Entries taken from a collection
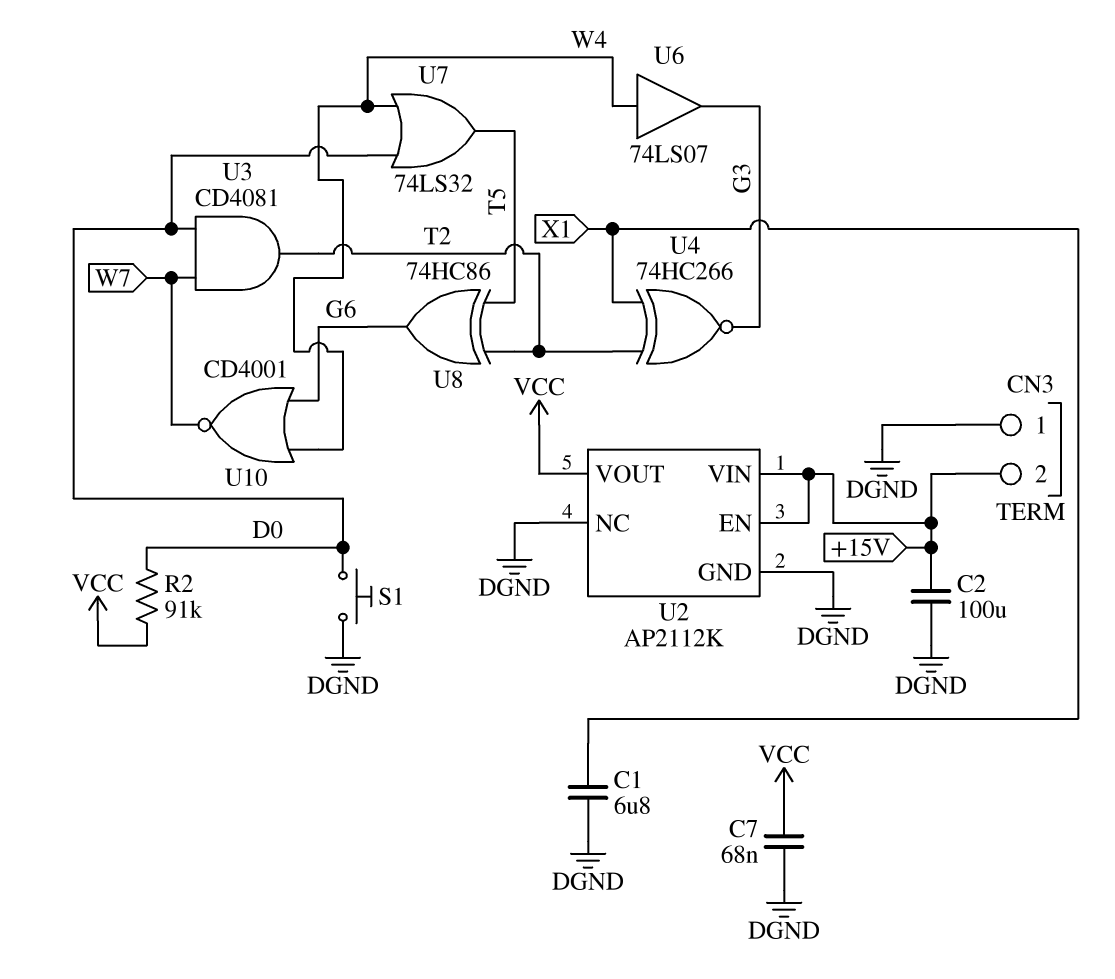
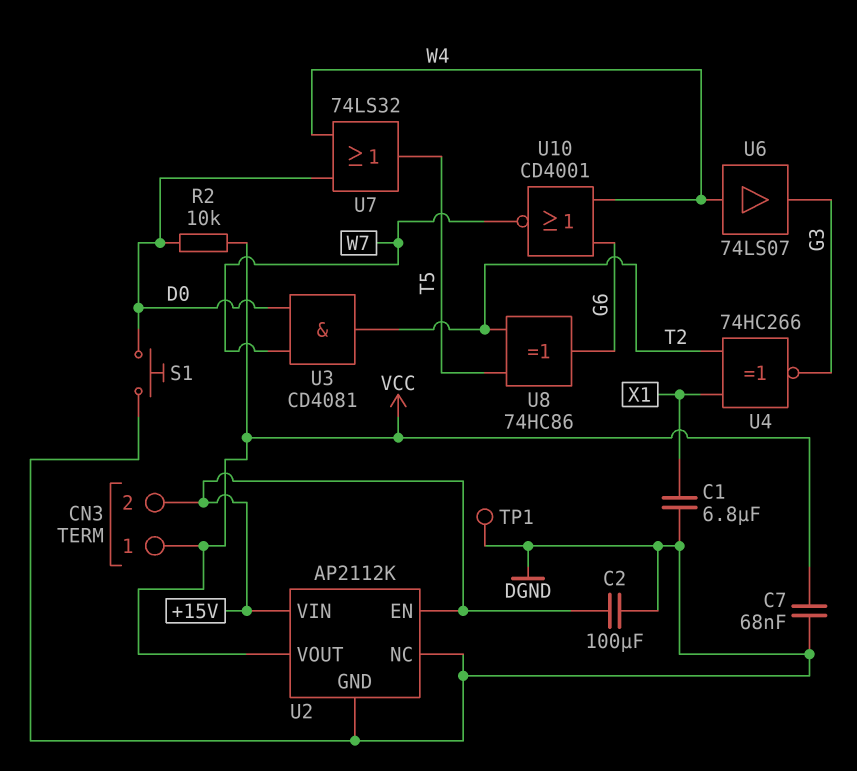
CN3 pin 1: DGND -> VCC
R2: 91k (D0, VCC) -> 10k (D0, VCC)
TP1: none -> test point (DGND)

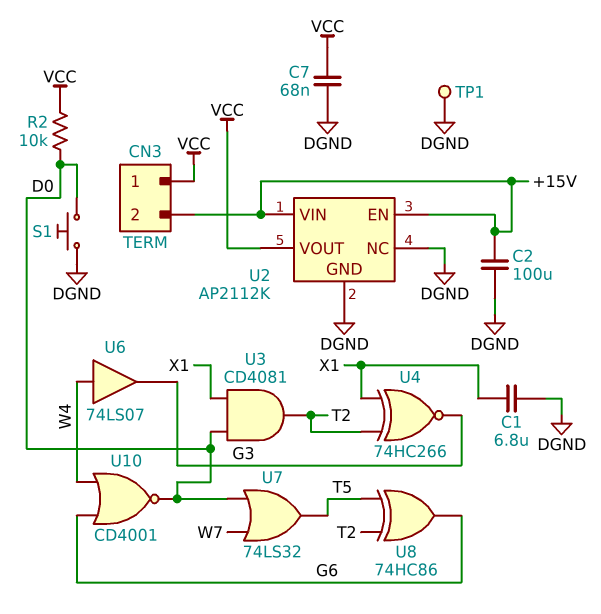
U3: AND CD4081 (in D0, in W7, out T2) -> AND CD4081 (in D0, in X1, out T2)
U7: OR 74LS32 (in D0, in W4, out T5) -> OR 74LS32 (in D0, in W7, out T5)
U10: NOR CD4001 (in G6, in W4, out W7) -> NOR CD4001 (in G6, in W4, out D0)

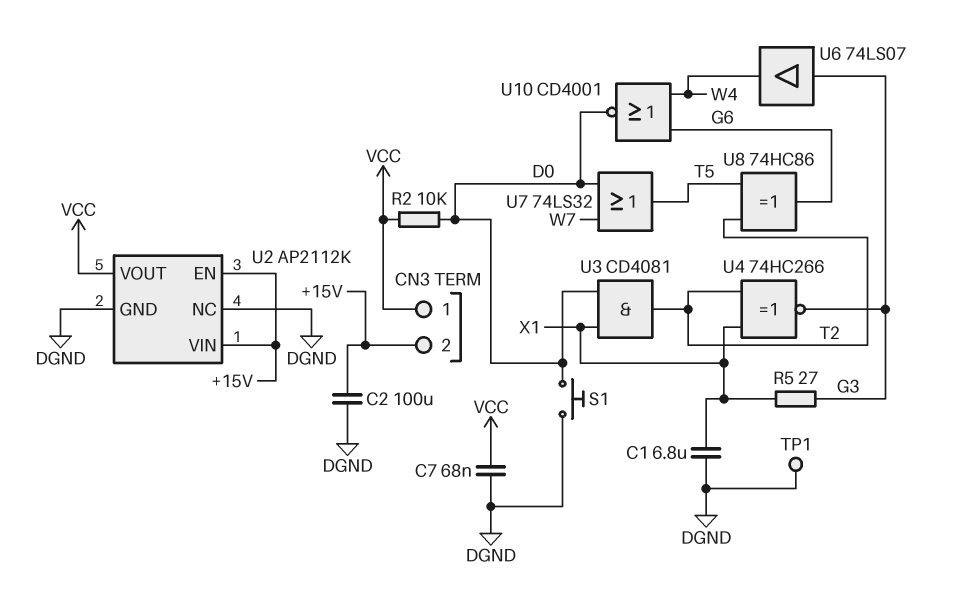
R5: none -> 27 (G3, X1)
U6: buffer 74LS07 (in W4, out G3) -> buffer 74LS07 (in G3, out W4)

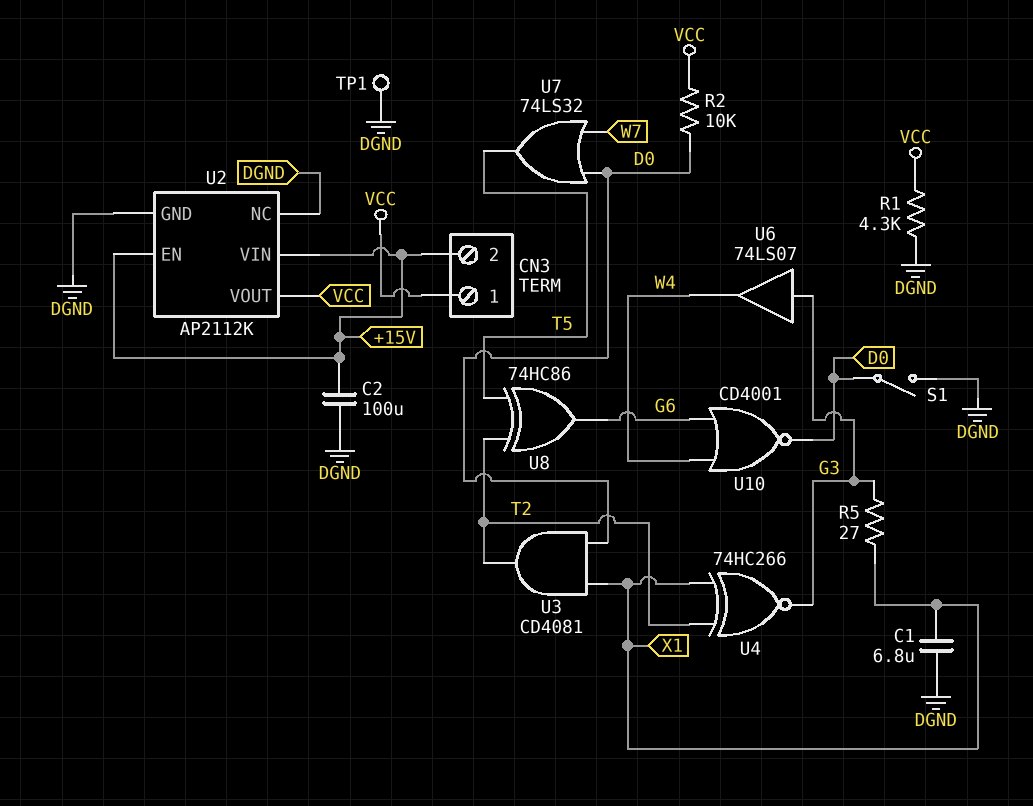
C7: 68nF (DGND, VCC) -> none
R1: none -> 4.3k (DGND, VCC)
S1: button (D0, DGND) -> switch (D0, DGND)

...

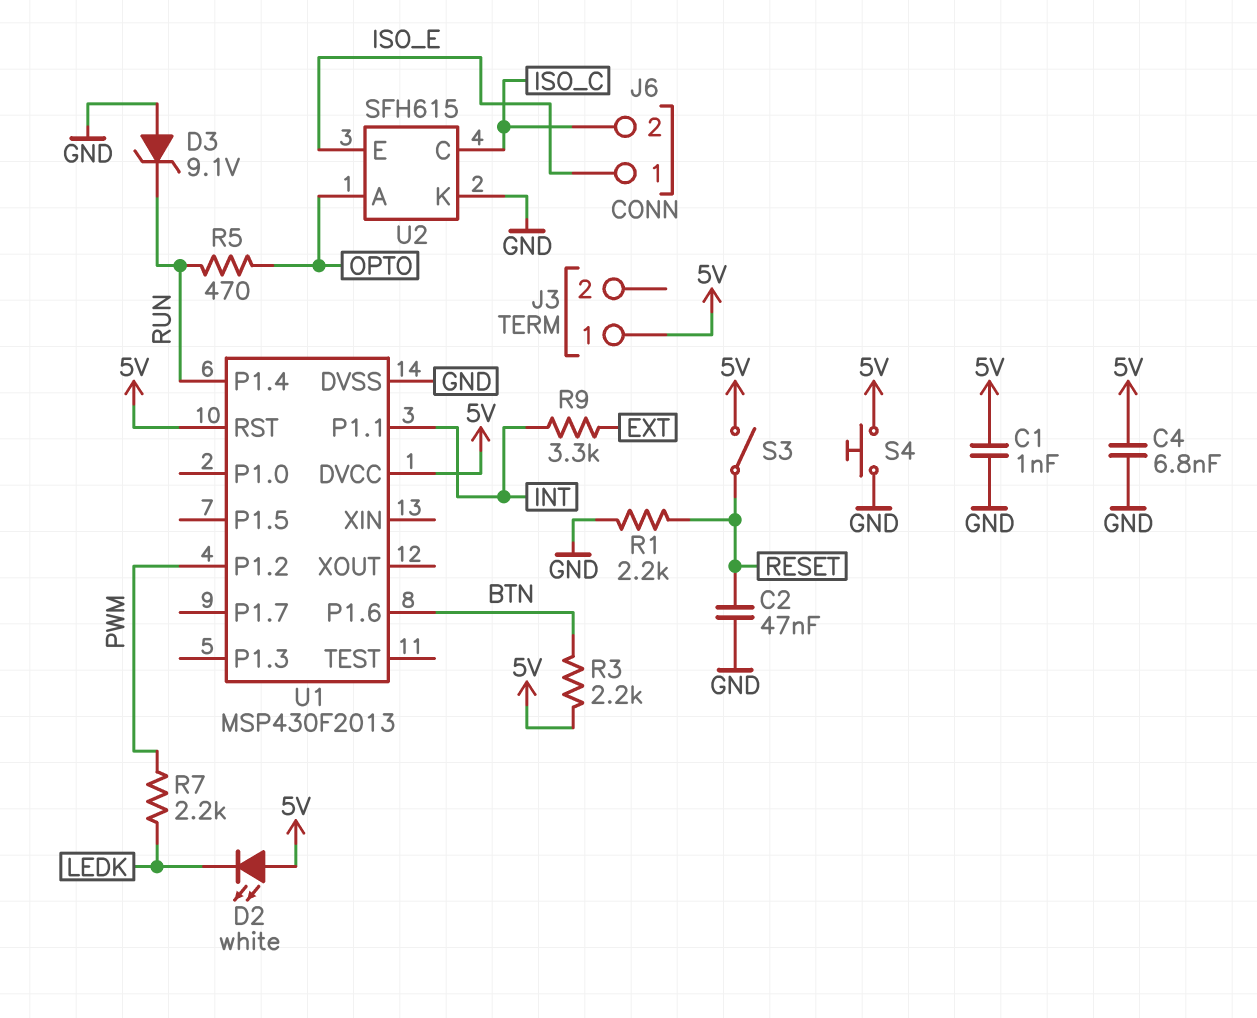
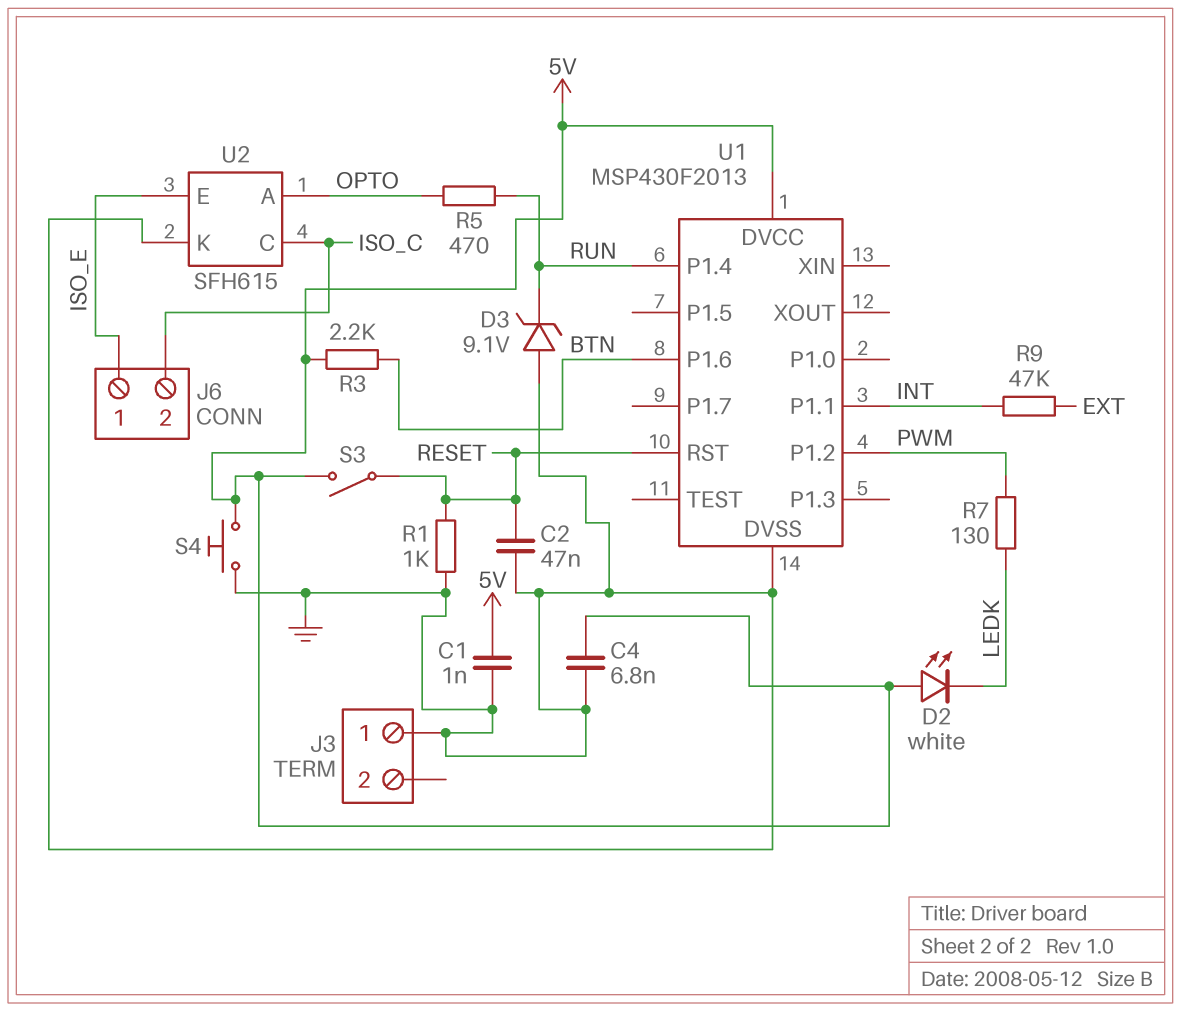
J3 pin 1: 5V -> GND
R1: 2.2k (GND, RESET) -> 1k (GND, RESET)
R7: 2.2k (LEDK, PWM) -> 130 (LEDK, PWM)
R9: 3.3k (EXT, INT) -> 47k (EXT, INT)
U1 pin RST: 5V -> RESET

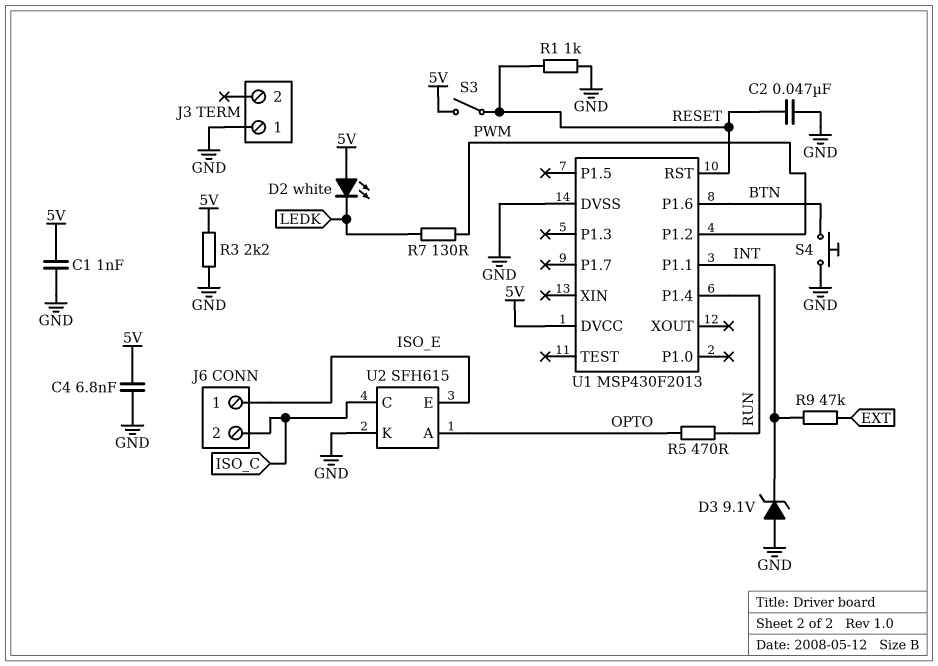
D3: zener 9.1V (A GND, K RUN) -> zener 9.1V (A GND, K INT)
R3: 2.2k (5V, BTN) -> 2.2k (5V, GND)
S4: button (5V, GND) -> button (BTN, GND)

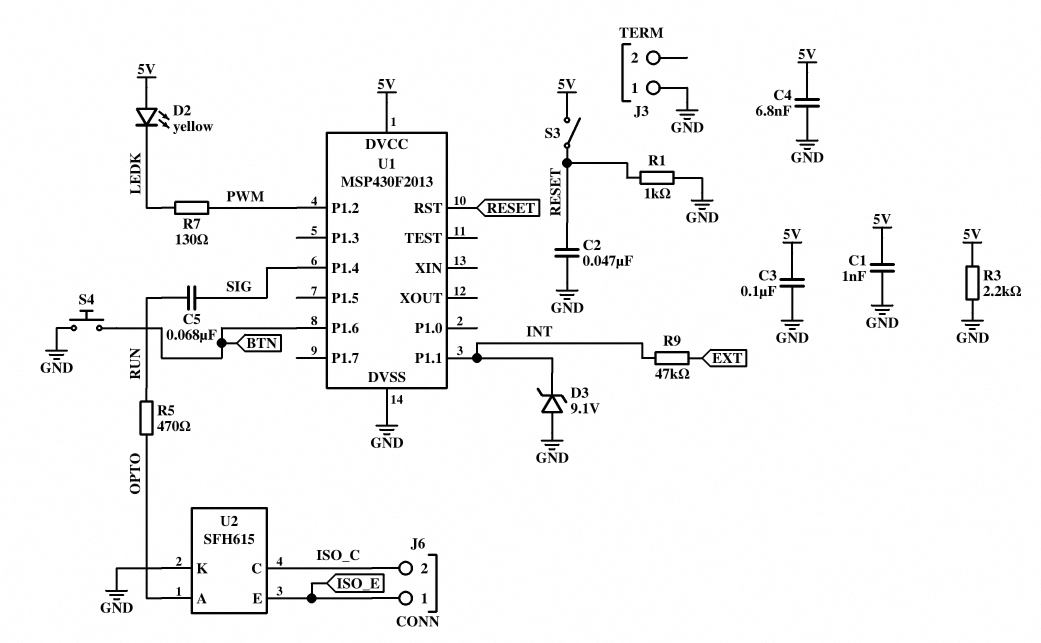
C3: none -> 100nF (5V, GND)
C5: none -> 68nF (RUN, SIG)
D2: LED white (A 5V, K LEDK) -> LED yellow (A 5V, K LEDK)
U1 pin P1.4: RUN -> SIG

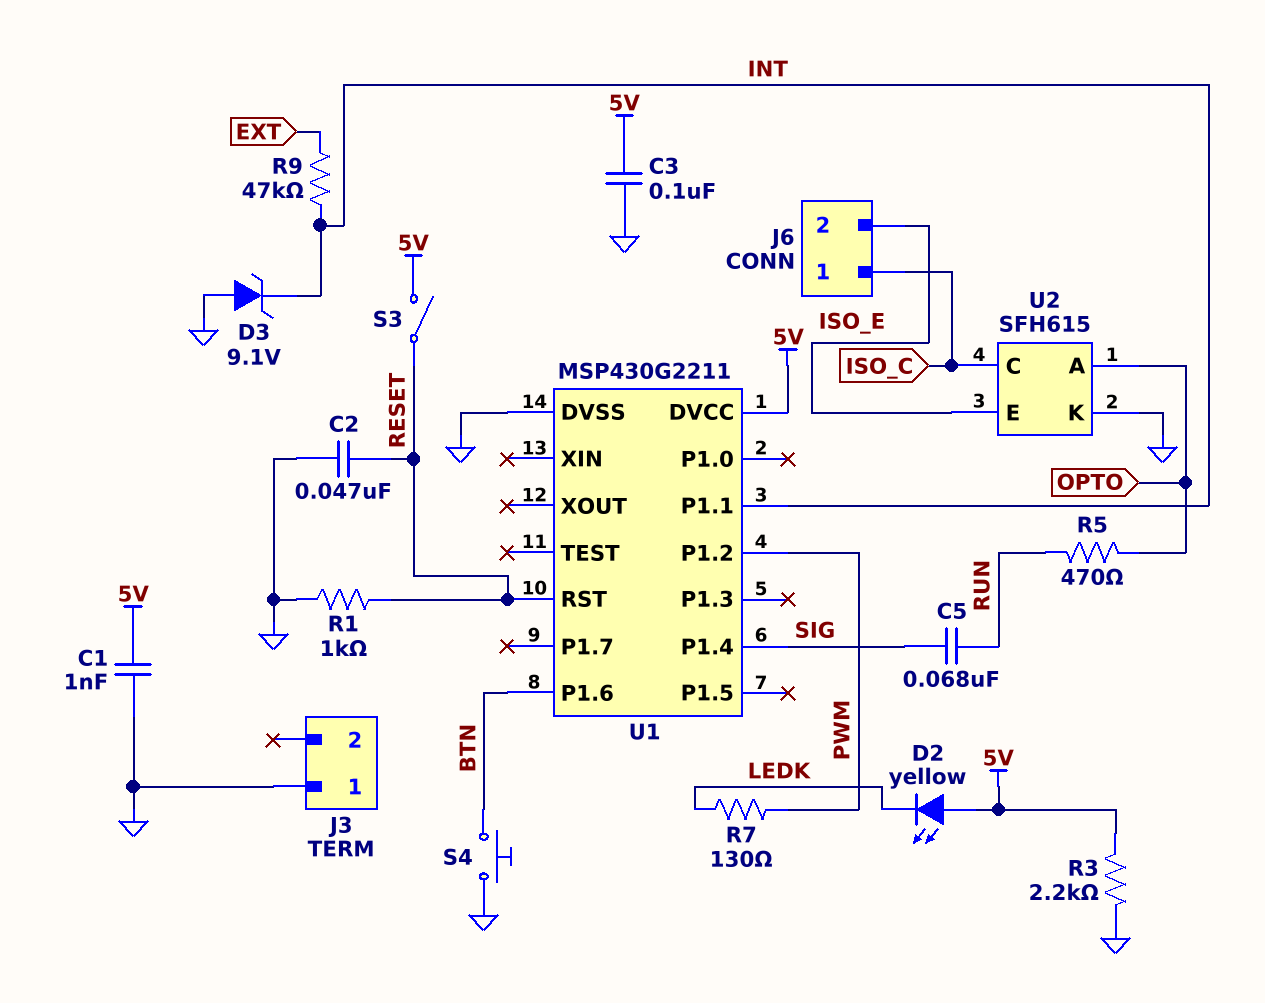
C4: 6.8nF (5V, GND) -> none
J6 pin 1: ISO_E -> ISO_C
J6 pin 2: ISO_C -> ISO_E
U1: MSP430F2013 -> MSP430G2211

- [GOAL OF THE EXERCISE] The lines to reproduce run from the one above containing "U6: buffer 74LS07" through the one containing "S1: button (D0, DGND) -> switch (D0, DGND)". Copy them exactly and leave out all pictures.

- [TASK OUTPUT]
U6: buffer 74LS07 (in W4, out G3) -> buffer 74LS07 (in G3, out W4)

C7: 68nF (DGND, VCC) -> none
R1: none -> 4.3k (DGND, VCC)
S1: button (D0, DGND) -> switch (D0, DGND)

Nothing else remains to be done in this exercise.